WORK TO BE COMPLETED: Retype, exactly as they appear below, the lines between the line holding "J2 pin 1: N1 -> DGND" and the line holding "U6: NAND 74HC132", both ends included.

SUPPLIED ENTRIES:
★ ★ ★

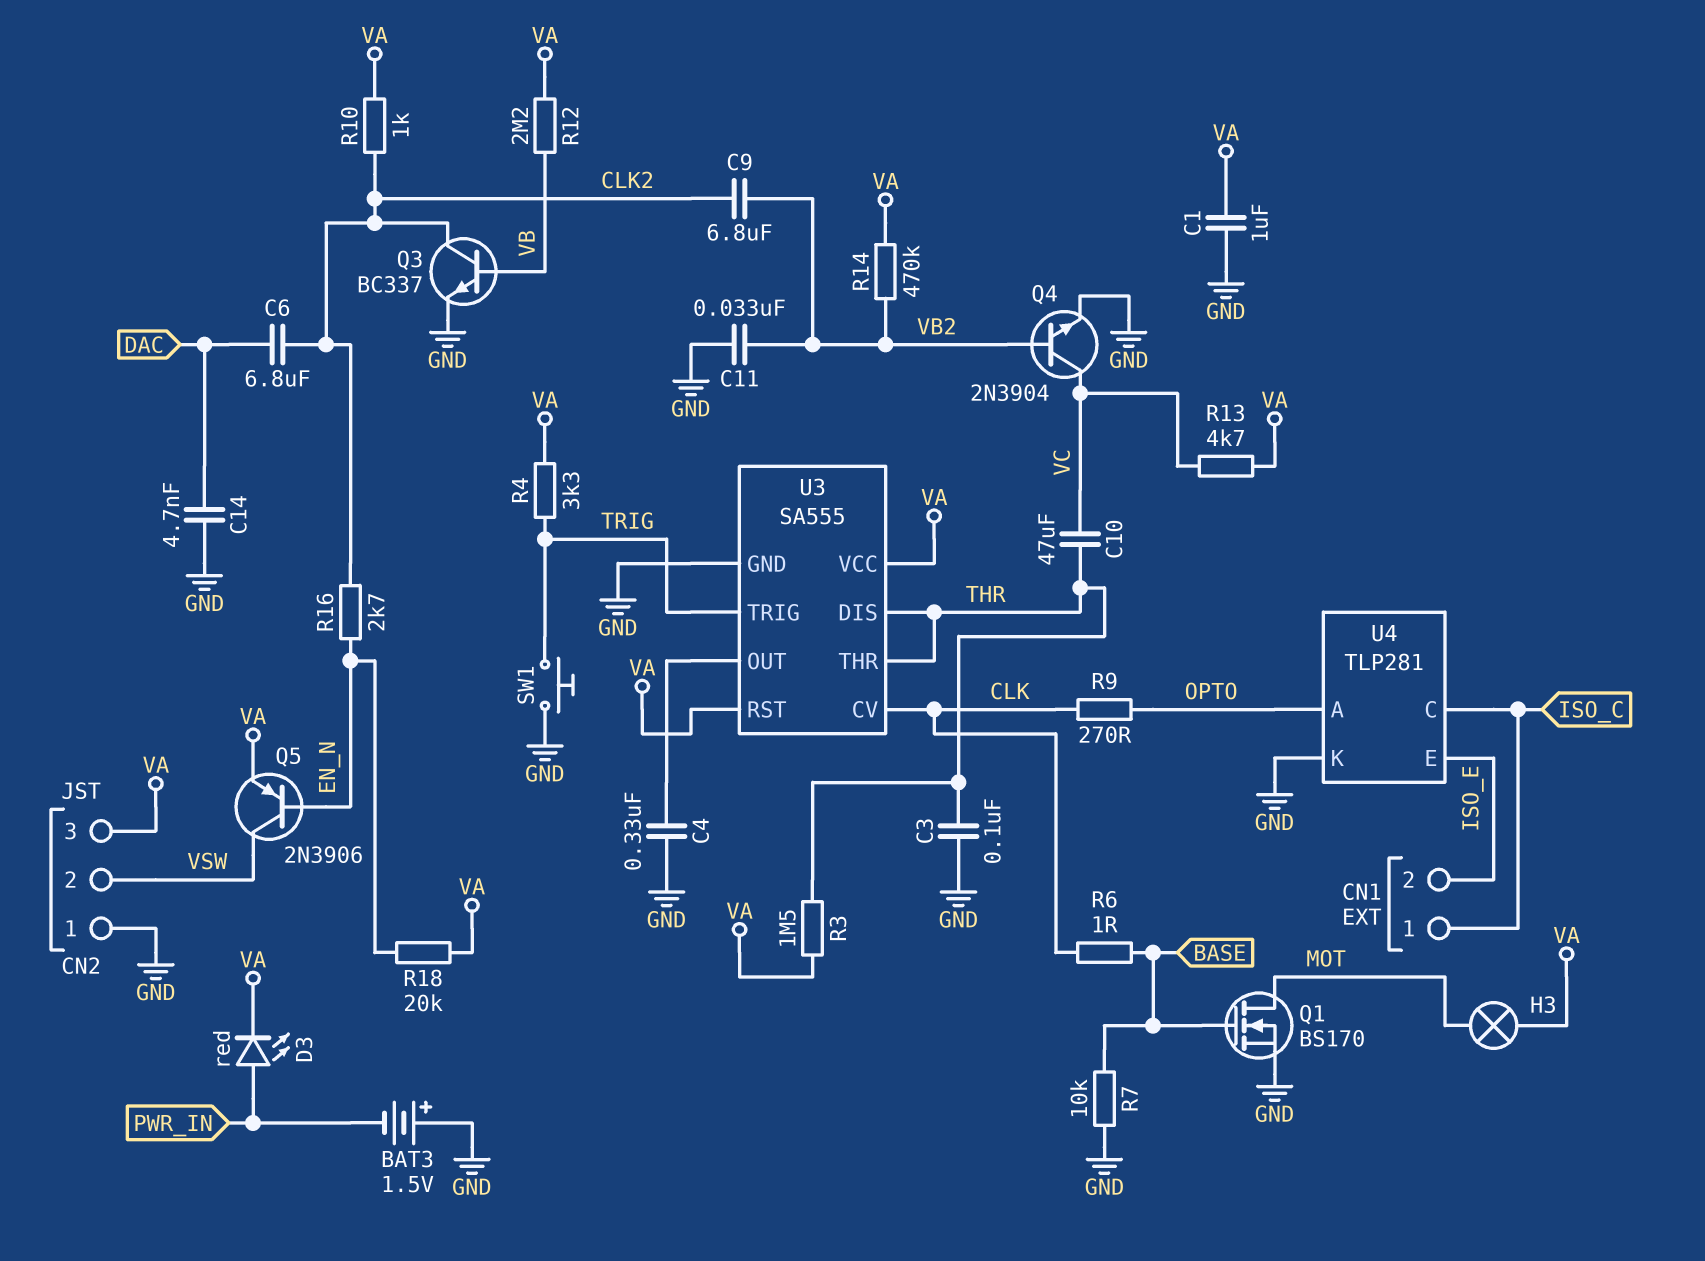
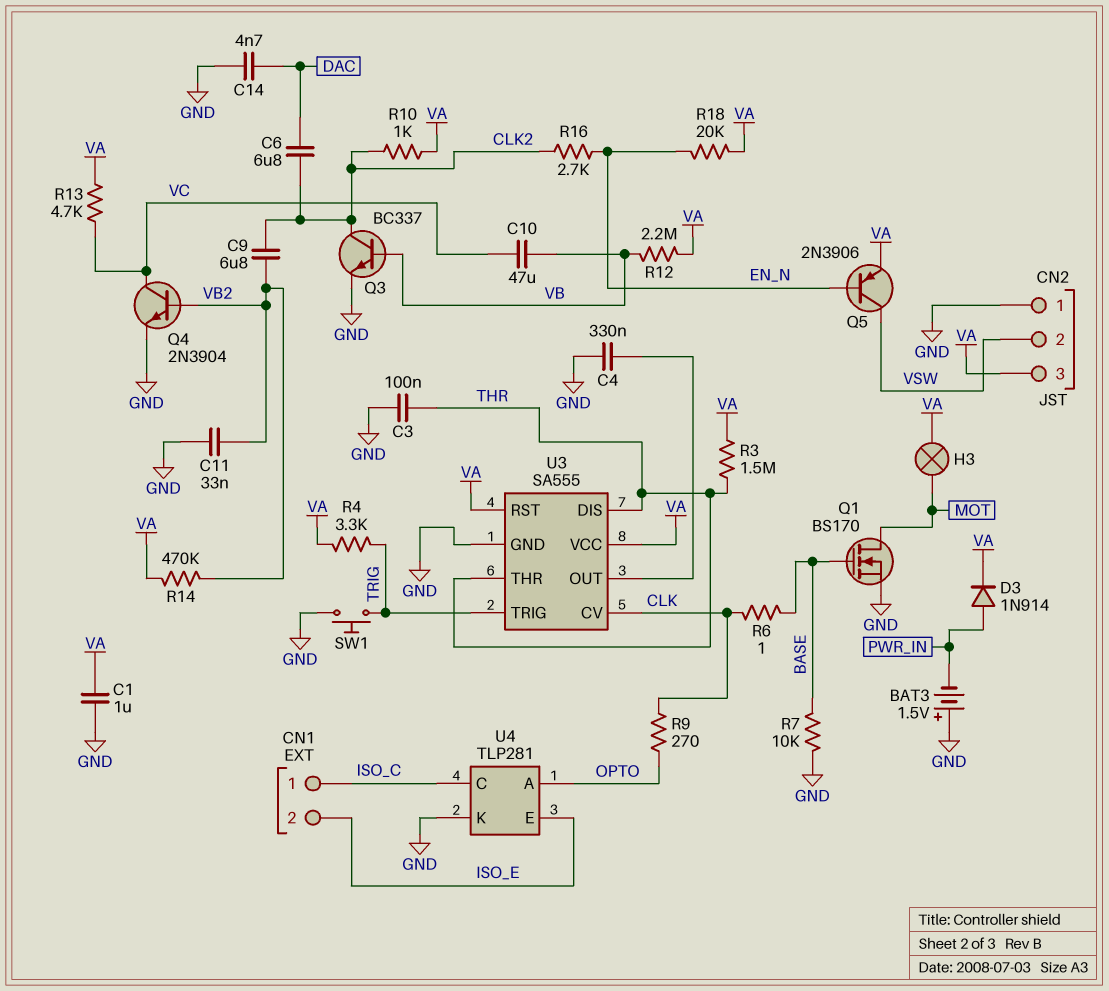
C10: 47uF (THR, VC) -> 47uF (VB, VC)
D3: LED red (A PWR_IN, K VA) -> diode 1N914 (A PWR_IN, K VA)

★ ★ ★

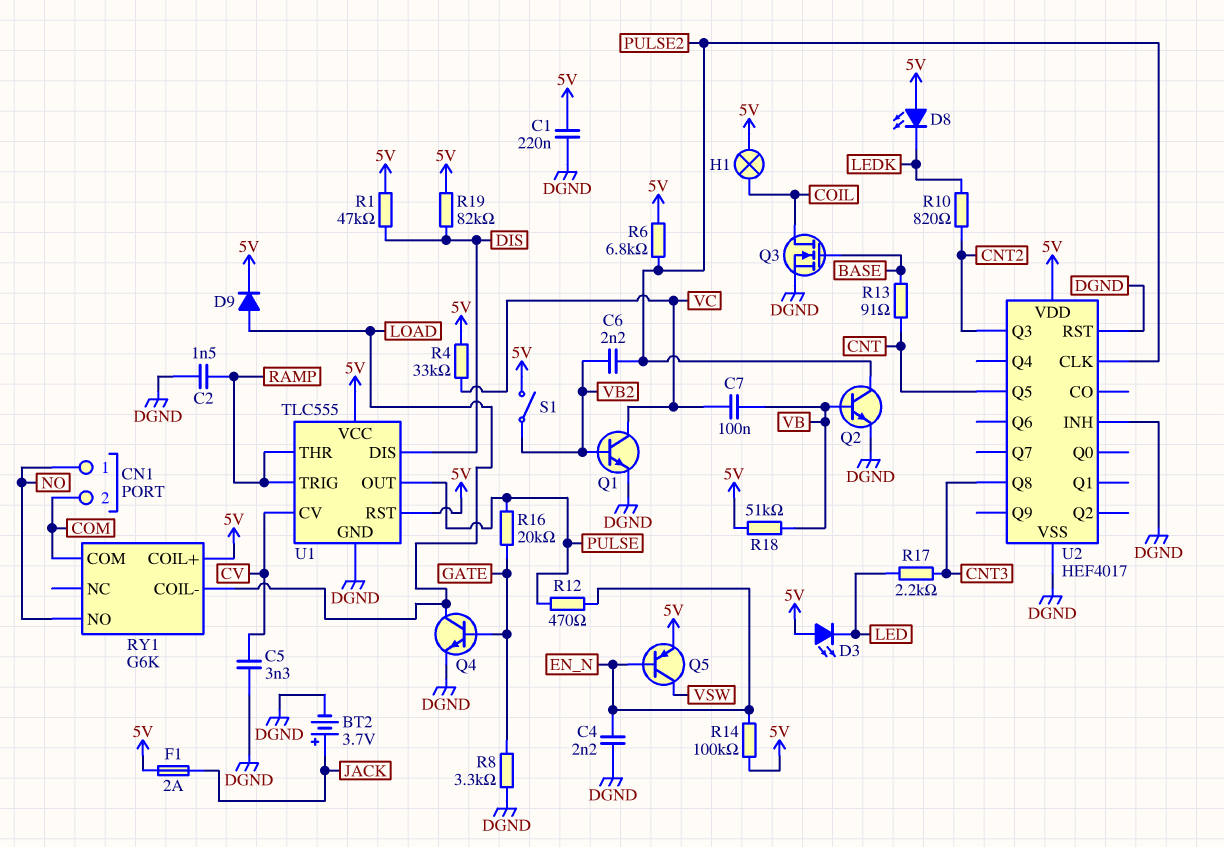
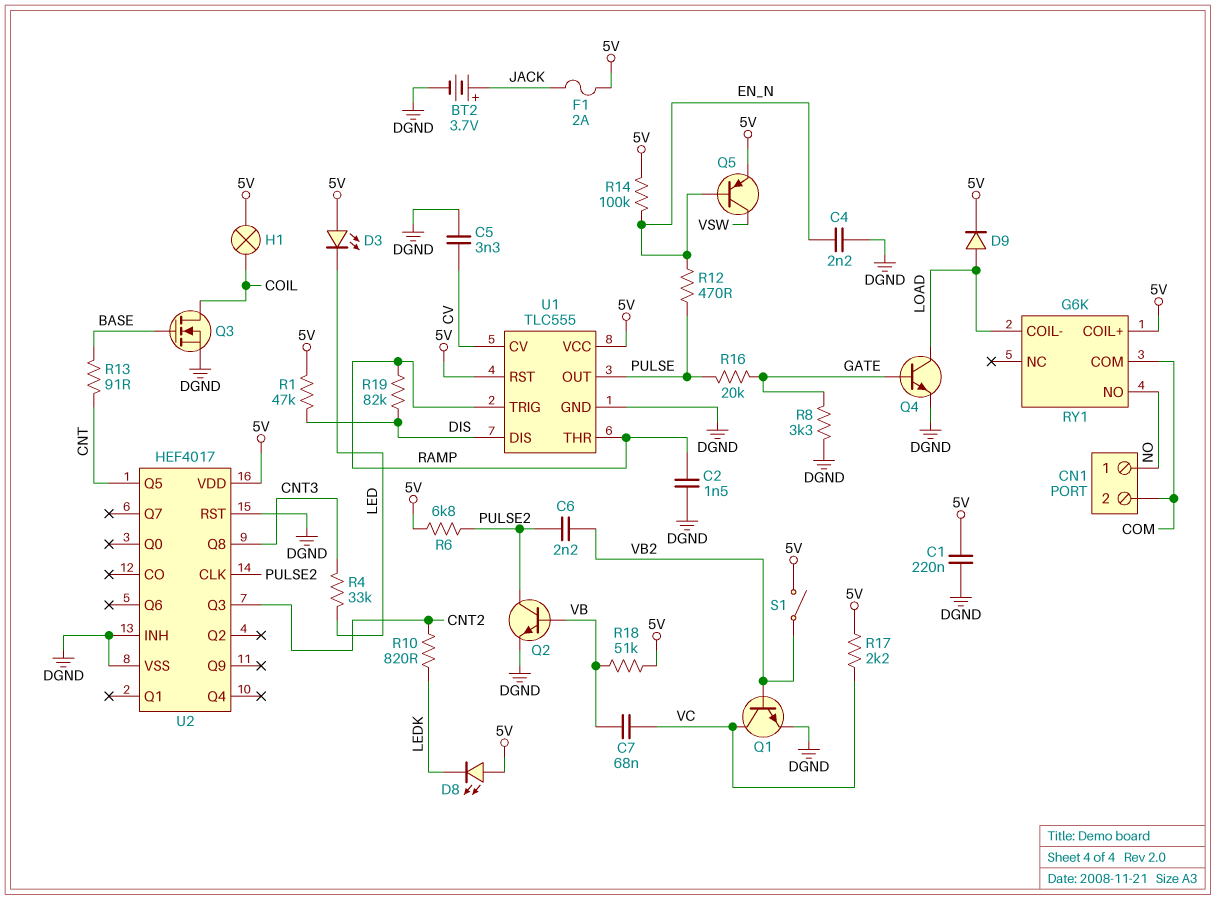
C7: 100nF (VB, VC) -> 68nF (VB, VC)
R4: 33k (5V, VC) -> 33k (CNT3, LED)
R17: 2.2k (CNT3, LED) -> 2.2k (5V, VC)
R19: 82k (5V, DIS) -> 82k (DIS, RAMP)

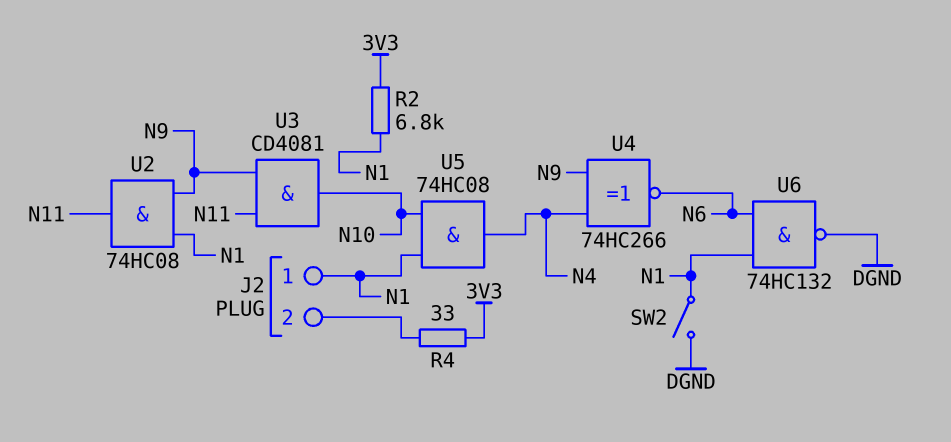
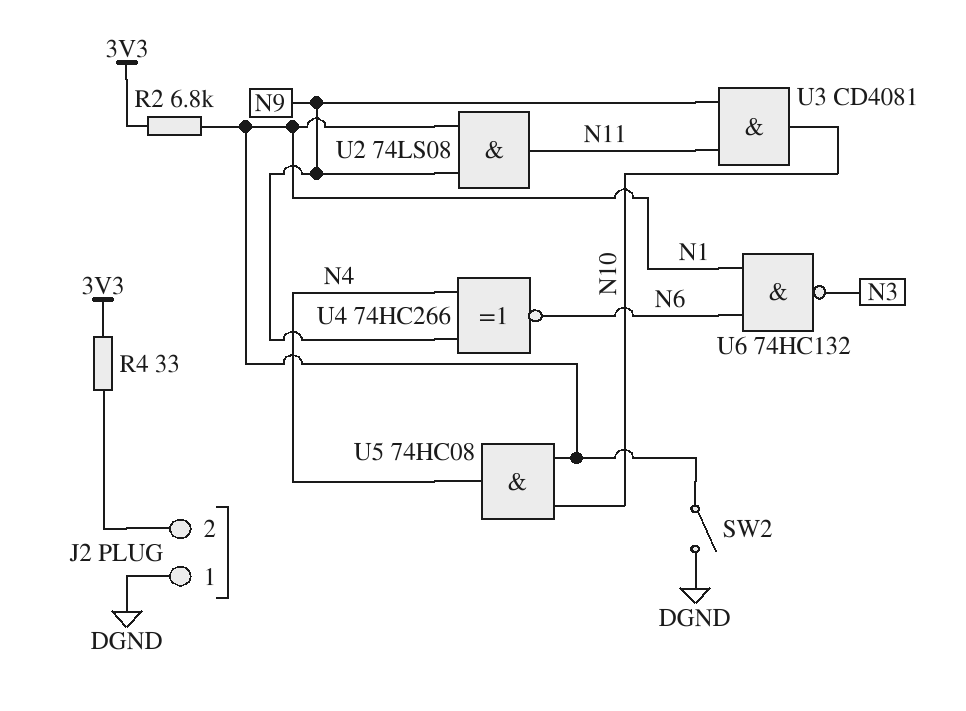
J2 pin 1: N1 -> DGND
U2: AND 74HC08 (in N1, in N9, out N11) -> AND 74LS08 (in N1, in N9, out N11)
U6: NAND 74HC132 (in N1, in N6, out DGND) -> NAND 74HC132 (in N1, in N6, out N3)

★ ★ ★

SOLUTION TO THIS PROBLEM:
J2 pin 1: N1 -> DGND
U2: AND 74HC08 (in N1, in N9, out N11) -> AND 74LS08 (in N1, in N9, out N11)
U6: NAND 74HC132 (in N1, in N6, out DGND) -> NAND 74HC132 (in N1, in N6, out N3)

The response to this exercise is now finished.